Each entry should be set down again verbatim, with the images omitted.
Task inputs section start
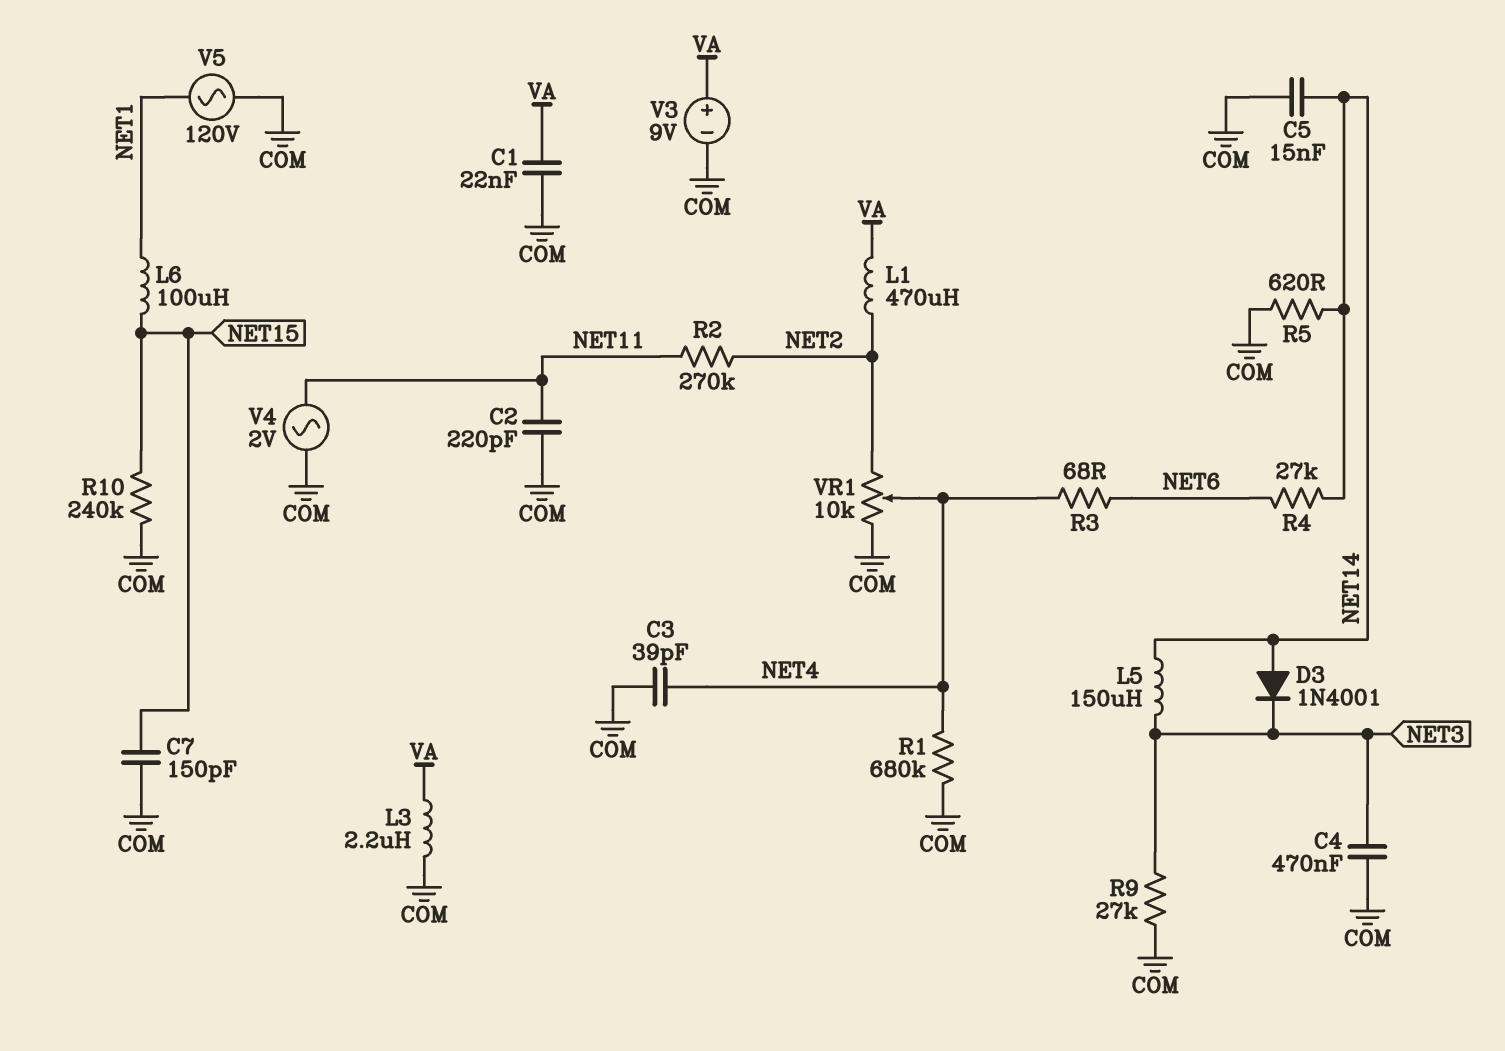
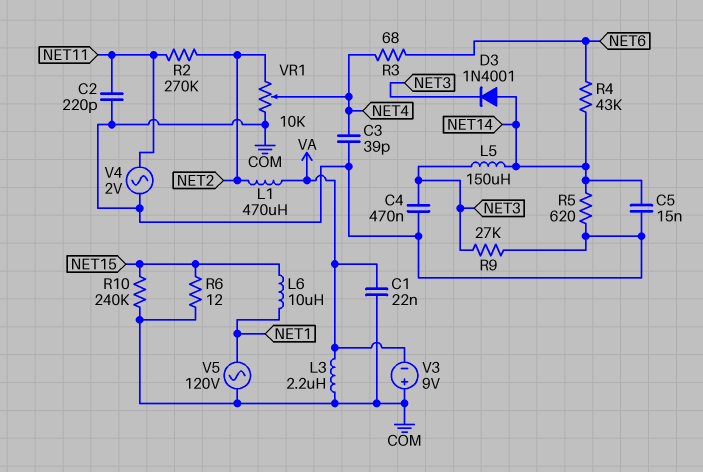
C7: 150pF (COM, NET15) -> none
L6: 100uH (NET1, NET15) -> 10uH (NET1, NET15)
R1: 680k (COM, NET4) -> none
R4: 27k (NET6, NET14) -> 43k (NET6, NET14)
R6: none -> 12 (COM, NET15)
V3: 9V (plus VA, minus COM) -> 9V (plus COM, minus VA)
Task inputs section end
» Result for this exercise:
C7: 150pF (COM, NET15) -> none
L6: 100uH (NET1, NET15) -> 10uH (NET1, NET15)
R1: 680k (COM, NET4) -> none
R4: 27k (NET6, NET14) -> 43k (NET6, NET14)
R6: none -> 12 (COM, NET15)
V3: 9V (plus VA, minus COM) -> 9V (plus COM, minus VA)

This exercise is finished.